====== Provided material ======
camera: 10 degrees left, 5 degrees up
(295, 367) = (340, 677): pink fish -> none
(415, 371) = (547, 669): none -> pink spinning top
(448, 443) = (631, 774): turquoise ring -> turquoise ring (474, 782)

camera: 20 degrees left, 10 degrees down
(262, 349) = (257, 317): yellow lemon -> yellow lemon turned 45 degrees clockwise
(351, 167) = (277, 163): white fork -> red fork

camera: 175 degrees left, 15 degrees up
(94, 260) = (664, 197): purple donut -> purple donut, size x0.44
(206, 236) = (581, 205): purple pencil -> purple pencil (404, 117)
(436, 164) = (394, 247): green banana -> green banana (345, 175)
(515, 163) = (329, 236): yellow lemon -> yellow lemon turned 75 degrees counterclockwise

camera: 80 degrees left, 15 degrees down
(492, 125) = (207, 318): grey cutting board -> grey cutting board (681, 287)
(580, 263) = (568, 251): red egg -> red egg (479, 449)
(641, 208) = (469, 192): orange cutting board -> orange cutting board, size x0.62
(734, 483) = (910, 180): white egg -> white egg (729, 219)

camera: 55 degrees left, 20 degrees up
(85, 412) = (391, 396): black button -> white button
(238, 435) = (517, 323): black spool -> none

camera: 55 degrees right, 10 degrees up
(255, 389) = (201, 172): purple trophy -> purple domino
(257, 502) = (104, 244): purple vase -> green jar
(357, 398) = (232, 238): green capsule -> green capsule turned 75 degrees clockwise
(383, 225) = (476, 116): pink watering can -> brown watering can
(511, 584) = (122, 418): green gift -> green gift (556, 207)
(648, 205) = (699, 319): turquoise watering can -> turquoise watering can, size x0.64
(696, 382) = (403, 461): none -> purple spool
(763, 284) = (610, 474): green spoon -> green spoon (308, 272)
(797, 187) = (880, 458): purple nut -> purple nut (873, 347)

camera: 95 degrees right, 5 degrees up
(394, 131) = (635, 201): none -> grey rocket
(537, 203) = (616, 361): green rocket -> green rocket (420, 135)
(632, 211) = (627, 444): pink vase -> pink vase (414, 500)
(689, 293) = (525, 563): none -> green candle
======
§ **Task to carry out**: Could you retype exactly the lines above from the one containing "(383, 225) = (476, 116): pink" through the last line of the records, both included, and nothing else?

§ **Result of the task**:
(383, 225) = (476, 116): pink watering can -> brown watering can
(511, 584) = (122, 418): green gift -> green gift (556, 207)
(648, 205) = (699, 319): turquoise watering can -> turquoise watering can, size x0.64
(696, 382) = (403, 461): none -> purple spool
(763, 284) = (610, 474): green spoon -> green spoon (308, 272)
(797, 187) = (880, 458): purple nut -> purple nut (873, 347)

camera: 95 degrees right, 5 degrees up
(394, 131) = (635, 201): none -> grey rocket
(537, 203) = (616, 361): green rocket -> green rocket (420, 135)
(632, 211) = (627, 444): pink vase -> pink vase (414, 500)
(689, 293) = (525, 563): none -> green candle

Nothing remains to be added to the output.